Exercise directions |
After finding the line with "(829, 353) = (525, 295): purple", restate it and each remaining line of the material word for word, omitting every picture.

+ + +

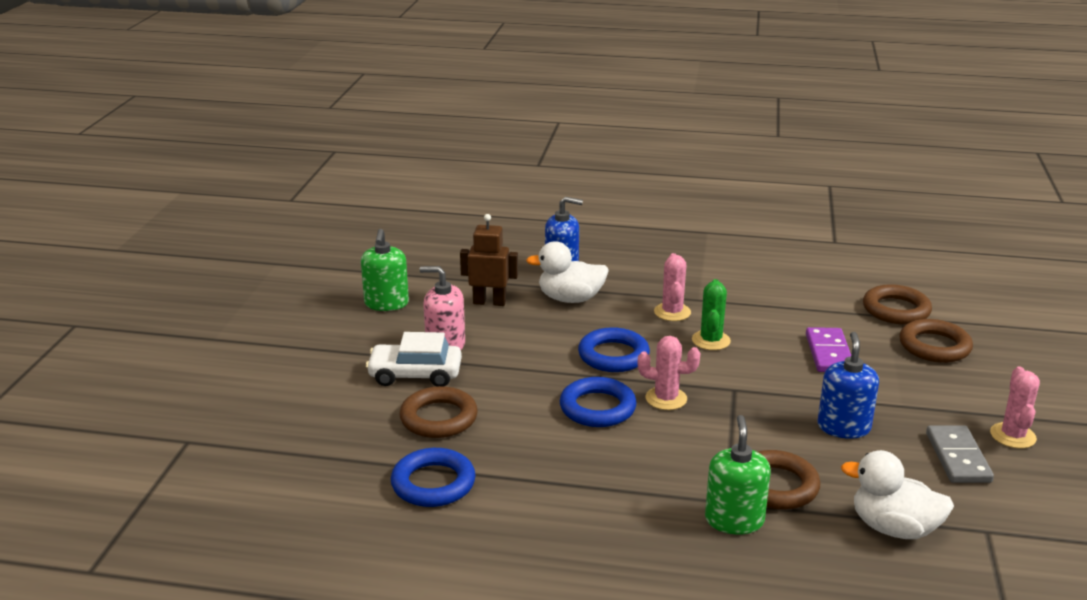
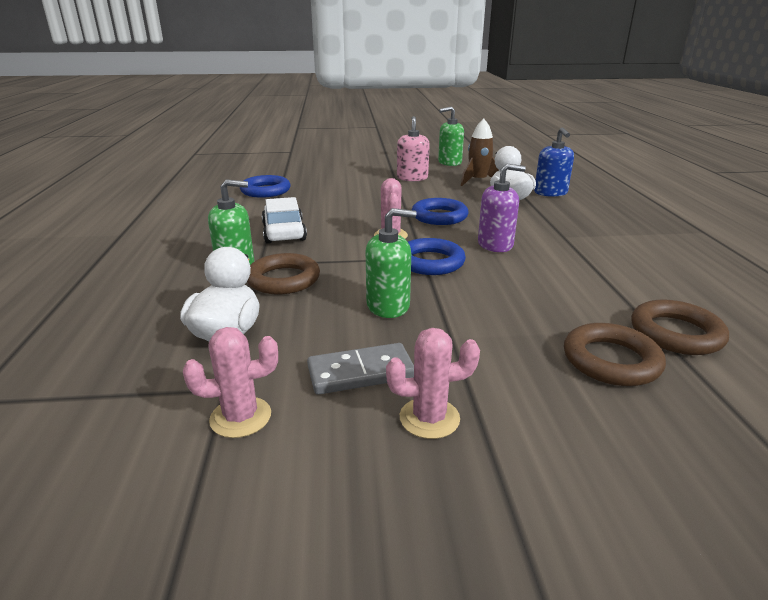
camera: 75 degrees right, 0 degrees up
(415, 374) = (375, 176): white car -> white car (284, 232)
(439, 418) = (331, 185): brown ring -> none
(489, 302) = (478, 181): brown robot -> brown rocket
(597, 408) = (365, 218): blue ring -> blue ring (430, 262)
(672, 312) = (527, 229): pink cactus -> pink cactus (240, 417)
(711, 340) = (495, 245): green cactus -> purple soap dispenser
(829, 353) = (525, 295): purple domino -> none
(843, 427) = (388, 306): blue soap dispenser -> green soap dispenser

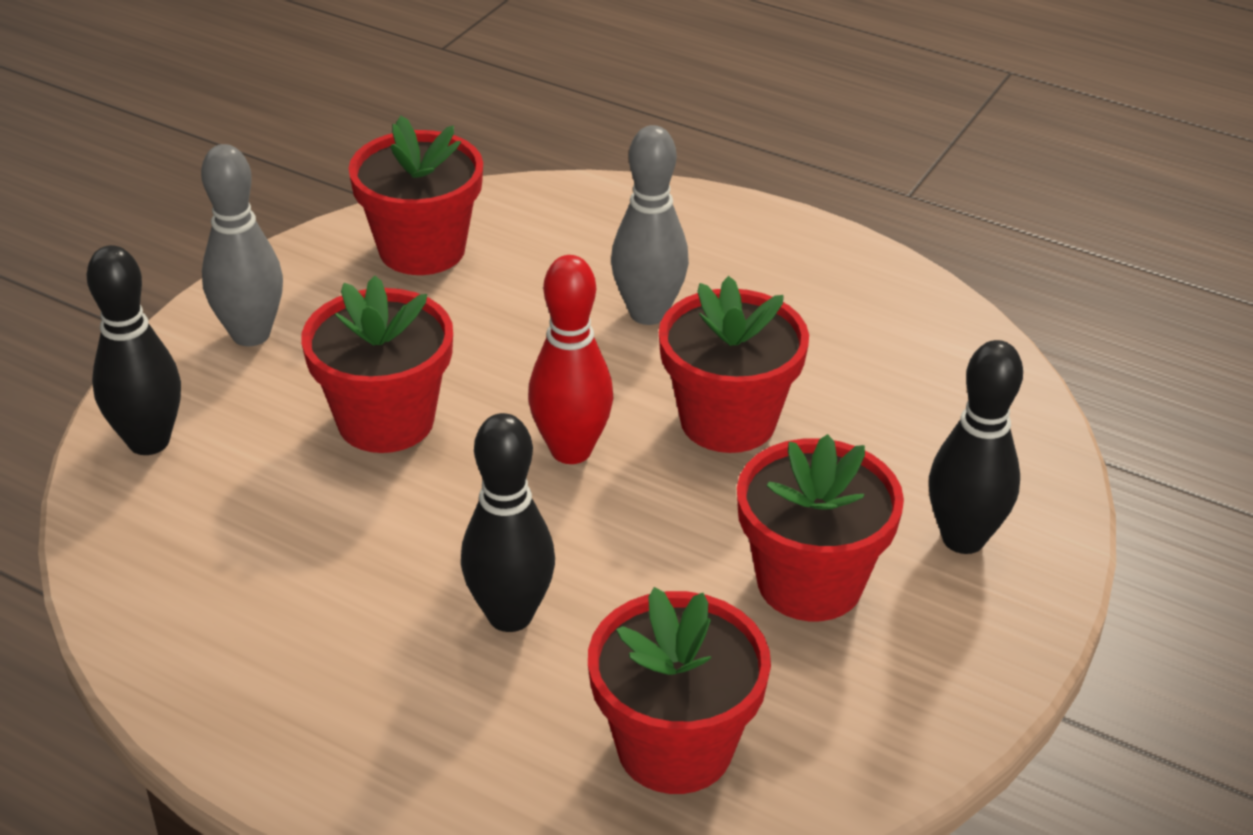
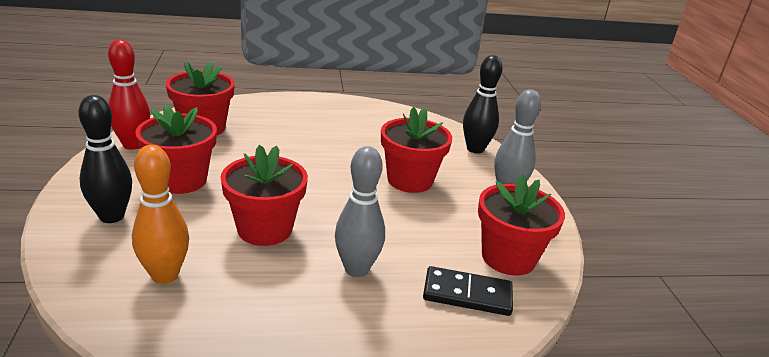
camera: 140 degrees right, 10 degrees down
(510, 615) = (290, 141): black bowling pin -> none
(541, 235) = (467, 294): none -> black domino
(571, 450) = (324, 194): red bowling pin -> red bowling pin (133, 145)
(915, 402) = (165, 275): none -> orange bowling pin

+ + +

Task answer |
(829, 353) = (525, 295): purple domino -> none
(843, 427) = (388, 306): blue soap dispenser -> green soap dispenser

camera: 140 degrees right, 10 degrees down
(510, 615) = (290, 141): black bowling pin -> none
(541, 235) = (467, 294): none -> black domino
(571, 450) = (324, 194): red bowling pin -> red bowling pin (133, 145)
(915, 402) = (165, 275): none -> orange bowling pin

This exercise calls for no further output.